» **Your instructions**: Could you copy every record below exactly, leaving out the pictures?

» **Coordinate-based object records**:
++++++++

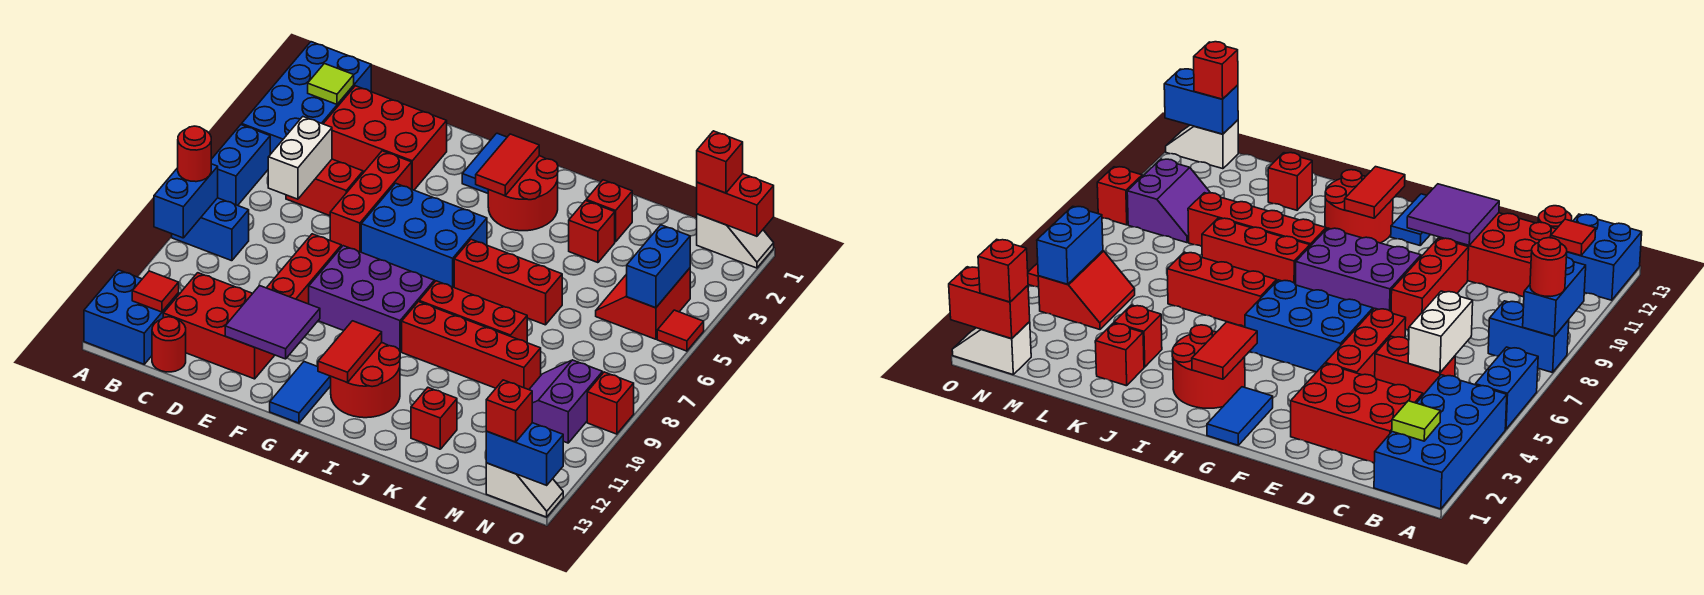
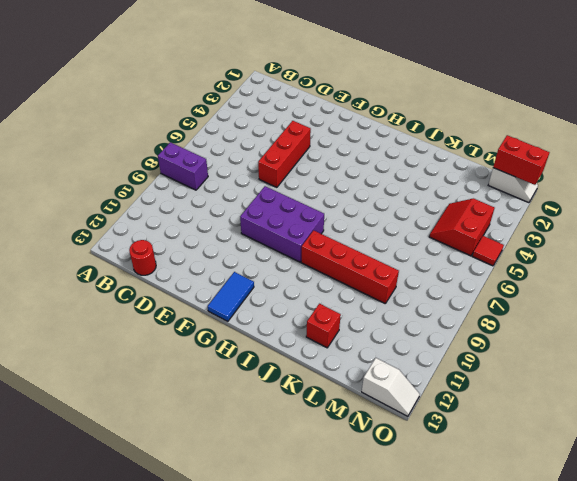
purple brick A8:B8 level 1 -> blue brick A8:B8 level 1
none -> blue brick A1:B4 level 1
none -> blue brick A5:A6 level 1
none -> blue brick A12:B13 level 1
none -> red brick C2:E3 level 1

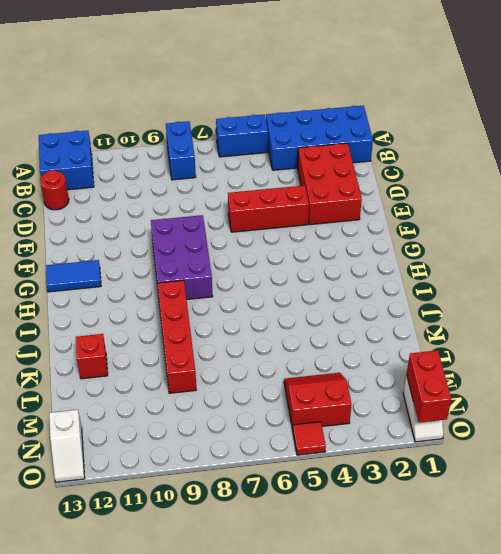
none -> red brick C5:D5 level 1
none -> red brick C11:E12 level 1
none -> red brick E8:E10 level 1
none -> blue brick F5:H6 level 1

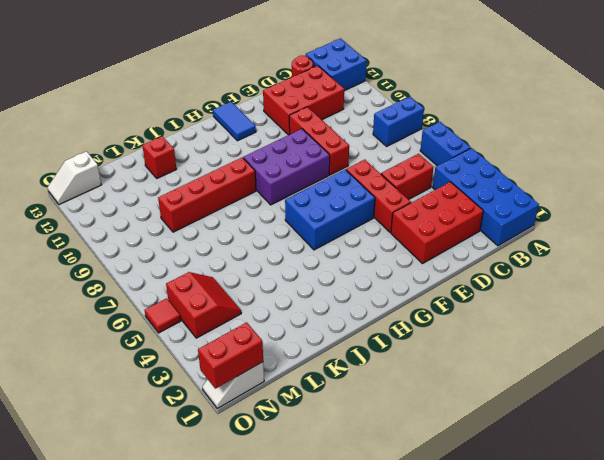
none -> blue tile G1:G2 level 1
none -> red round brick H2:I3 level 1
none -> red round brick H11:I12 level 1
none -> red brick I6:K6 level 1

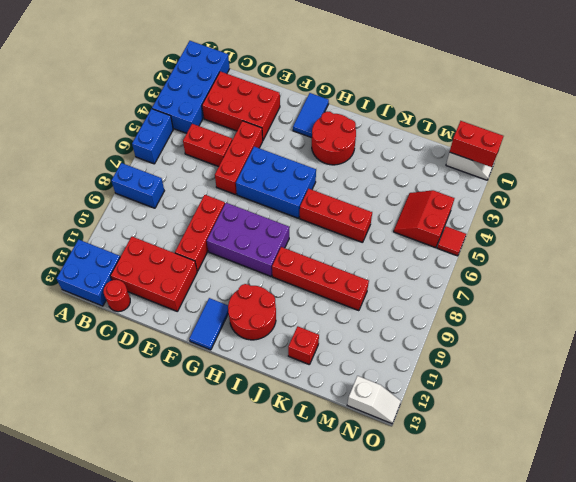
none -> red brick I8:K8 level 1
none -> red brick K2 level 1
none -> red brick K3 level 1
none -> purple slope M9:N10 level 1 top N

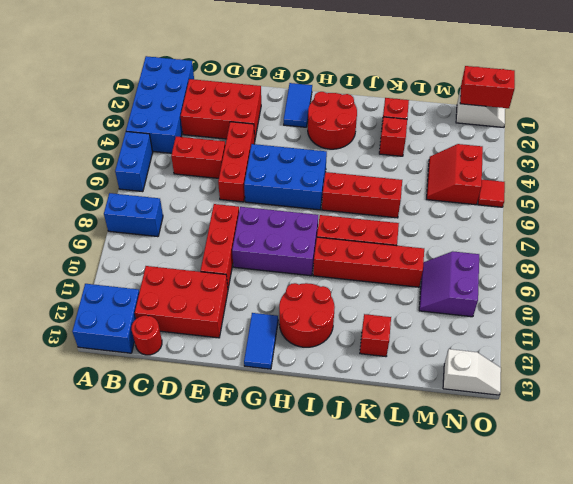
none -> red brick O9 level 1
none -> blue brick A8:A9 level 2
none -> lime tile B2 level 2
none -> red tile B12 level 2

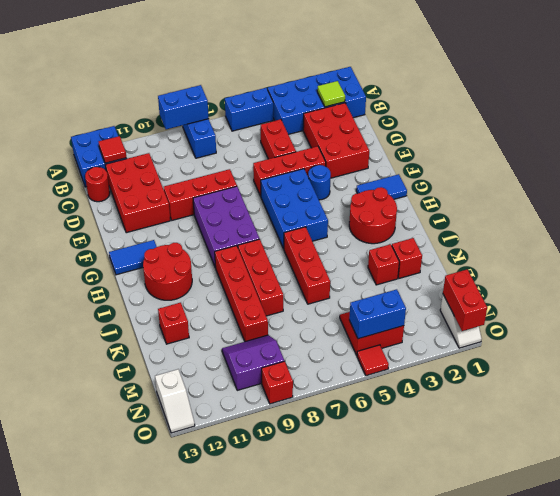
blue round brick F4 level 1 -> none
none -> white brick C5:C6 level 2
none -> purple tile E11:F12 level 2
none -> red tile H2:H3 level 2
none -> red tile H11:H12 level 2

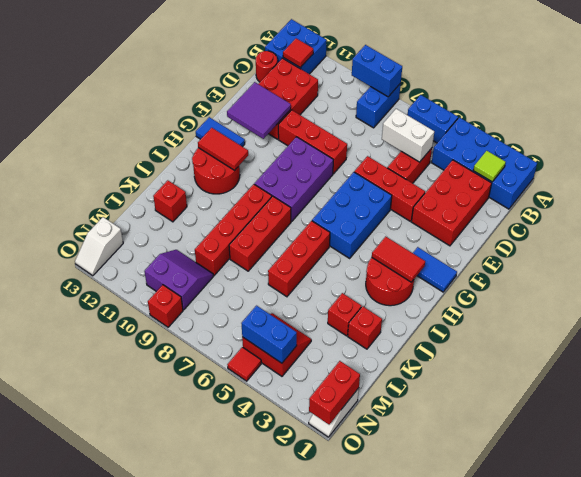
none -> blue brick N13:O13 level 2
none -> red round brick A8 level 3
none -> red brick N1 level 3
none -> red brick N13 level 3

++++++++

» **Answer to the exercise**:
purple brick A8:B8 level 1 -> blue brick A8:B8 level 1
none -> blue brick A1:B4 level 1
none -> blue brick A5:A6 level 1
none -> blue brick A12:B13 level 1
none -> red brick C2:E3 level 1

none -> red brick C5:D5 level 1
none -> red brick C11:E12 level 1
none -> red brick E8:E10 level 1
none -> blue brick F5:H6 level 1

none -> blue tile G1:G2 level 1
none -> red round brick H2:I3 level 1
none -> red round brick H11:I12 level 1
none -> red brick I6:K6 level 1

none -> red brick I8:K8 level 1
none -> red brick K2 level 1
none -> red brick K3 level 1
none -> purple slope M9:N10 level 1 top N

none -> red brick O9 level 1
none -> blue brick A8:A9 level 2
none -> lime tile B2 level 2
none -> red tile B12 level 2

blue round brick F4 level 1 -> none
none -> white brick C5:C6 level 2
none -> purple tile E11:F12 level 2
none -> red tile H2:H3 level 2
none -> red tile H11:H12 level 2

none -> blue brick N13:O13 level 2
none -> red round brick A8 level 3
none -> red brick N1 level 3
none -> red brick N13 level 3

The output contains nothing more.